INPUT
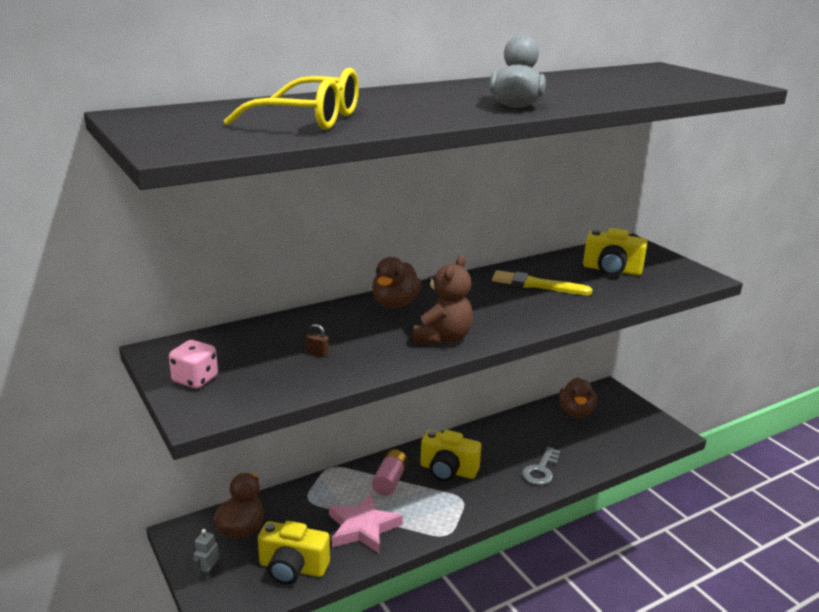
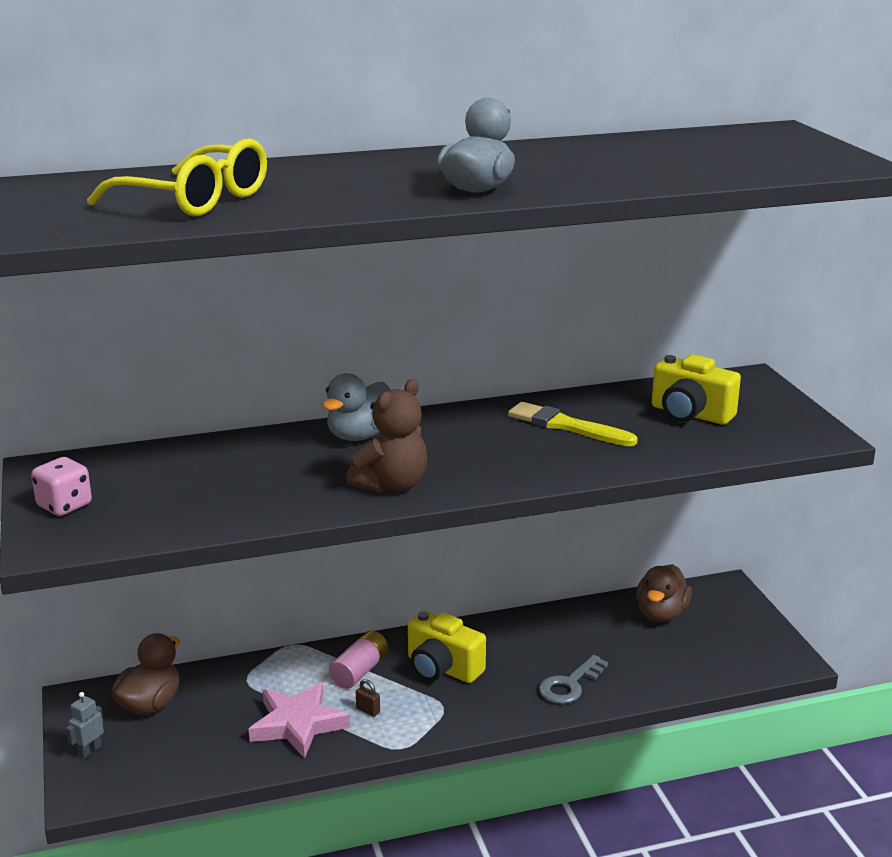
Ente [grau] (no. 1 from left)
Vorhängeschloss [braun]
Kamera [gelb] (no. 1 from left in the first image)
--
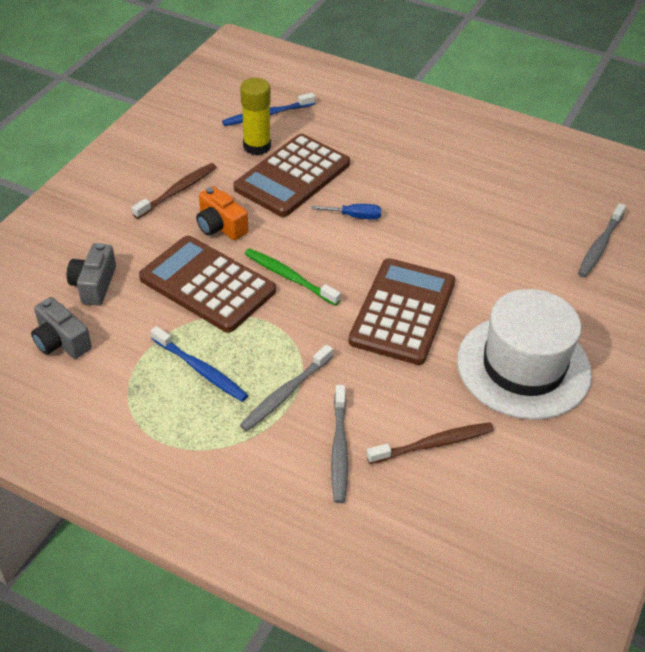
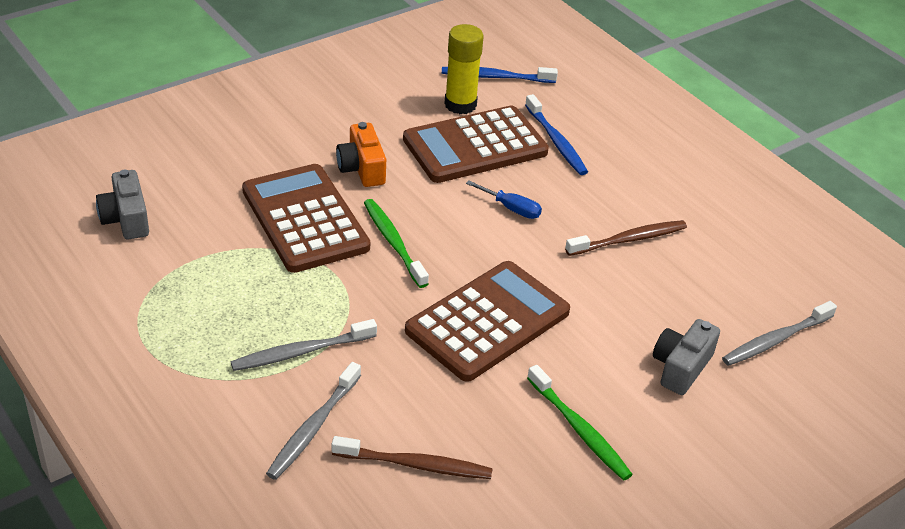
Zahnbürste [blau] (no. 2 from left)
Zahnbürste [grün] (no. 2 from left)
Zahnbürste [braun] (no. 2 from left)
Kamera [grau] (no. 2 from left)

WHAT TO WORK ON
Transcribe the records above exactly, beginning at the line that contains "Ente [grau] (no. 1 from left)" and ending with the line that contains "Kamera [gelb] (no.", both included, and nothing else.

RESPONSE AREA
Ente [grau] (no. 1 from left)
Vorhängeschloss [braun]
Kamera [gelb] (no. 1 from left in the first image)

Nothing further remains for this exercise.